*** Data shown Section Begins ***

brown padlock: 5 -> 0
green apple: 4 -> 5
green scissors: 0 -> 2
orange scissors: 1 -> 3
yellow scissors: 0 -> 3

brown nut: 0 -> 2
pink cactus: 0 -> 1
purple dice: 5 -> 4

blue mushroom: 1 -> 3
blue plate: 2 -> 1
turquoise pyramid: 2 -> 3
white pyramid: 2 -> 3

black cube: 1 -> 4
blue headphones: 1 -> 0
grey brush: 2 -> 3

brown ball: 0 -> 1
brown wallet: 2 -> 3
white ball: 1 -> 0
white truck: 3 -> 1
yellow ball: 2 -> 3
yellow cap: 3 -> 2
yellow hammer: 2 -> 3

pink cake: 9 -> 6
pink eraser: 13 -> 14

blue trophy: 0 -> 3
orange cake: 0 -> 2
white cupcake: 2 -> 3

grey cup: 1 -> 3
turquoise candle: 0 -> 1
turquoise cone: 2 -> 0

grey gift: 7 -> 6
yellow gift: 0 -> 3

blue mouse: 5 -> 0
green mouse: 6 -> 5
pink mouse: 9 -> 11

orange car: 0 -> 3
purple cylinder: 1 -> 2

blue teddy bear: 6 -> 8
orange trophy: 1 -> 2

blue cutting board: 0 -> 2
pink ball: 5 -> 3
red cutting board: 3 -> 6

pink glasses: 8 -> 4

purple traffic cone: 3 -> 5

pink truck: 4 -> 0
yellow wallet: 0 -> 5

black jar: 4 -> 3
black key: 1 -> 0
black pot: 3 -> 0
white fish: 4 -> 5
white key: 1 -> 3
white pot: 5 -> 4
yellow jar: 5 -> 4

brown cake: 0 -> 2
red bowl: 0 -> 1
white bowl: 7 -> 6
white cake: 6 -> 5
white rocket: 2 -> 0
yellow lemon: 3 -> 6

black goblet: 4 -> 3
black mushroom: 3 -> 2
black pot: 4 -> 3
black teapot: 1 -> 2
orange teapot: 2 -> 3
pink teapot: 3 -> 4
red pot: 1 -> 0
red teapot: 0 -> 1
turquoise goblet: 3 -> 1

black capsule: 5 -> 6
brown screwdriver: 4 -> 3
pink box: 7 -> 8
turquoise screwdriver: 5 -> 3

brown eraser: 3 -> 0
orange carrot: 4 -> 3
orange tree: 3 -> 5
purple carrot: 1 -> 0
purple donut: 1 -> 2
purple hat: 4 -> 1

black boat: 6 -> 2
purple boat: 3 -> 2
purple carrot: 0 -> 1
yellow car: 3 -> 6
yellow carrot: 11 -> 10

*** Data shown Section Ends ***

- **Prompt**
Which lines run from the one holding "orange car: 0 -> 3" through the one holding "black teapot: 1 -> 2" in the records above? Repeat them exactly, both included, and nothing more.

- **Expected answer**
orange car: 0 -> 3
purple cylinder: 1 -> 2

blue teddy bear: 6 -> 8
orange trophy: 1 -> 2

blue cutting board: 0 -> 2
pink ball: 5 -> 3
red cutting board: 3 -> 6

pink glasses: 8 -> 4

purple traffic cone: 3 -> 5

pink truck: 4 -> 0
yellow wallet: 0 -> 5

black jar: 4 -> 3
black key: 1 -> 0
black pot: 3 -> 0
white fish: 4 -> 5
white key: 1 -> 3
white pot: 5 -> 4
yellow jar: 5 -> 4

brown cake: 0 -> 2
red bowl: 0 -> 1
white bowl: 7 -> 6
white cake: 6 -> 5
white rocket: 2 -> 0
yellow lemon: 3 -> 6

black goblet: 4 -> 3
black mushroom: 3 -> 2
black pot: 4 -> 3
black teapot: 1 -> 2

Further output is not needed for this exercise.